- **Your goal**: Set down all of the records word for word.

Records from a dataset

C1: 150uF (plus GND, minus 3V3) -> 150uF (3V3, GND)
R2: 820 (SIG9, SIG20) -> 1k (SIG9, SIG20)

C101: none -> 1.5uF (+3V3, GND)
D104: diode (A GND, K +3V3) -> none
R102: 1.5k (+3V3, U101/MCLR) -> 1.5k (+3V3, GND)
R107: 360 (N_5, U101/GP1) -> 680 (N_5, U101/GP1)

- **Solution to this task**:
C1: 150uF (plus GND, minus 3V3) -> 150uF (3V3, GND)
R2: 820 (SIG9, SIG20) -> 1k (SIG9, SIG20)

C101: none -> 1.5uF (+3V3, GND)
D104: diode (A GND, K +3V3) -> none
R102: 1.5k (+3V3, U101/MCLR) -> 1.5k (+3V3, GND)
R107: 360 (N_5, U101/GP1) -> 680 (N_5, U101/GP1)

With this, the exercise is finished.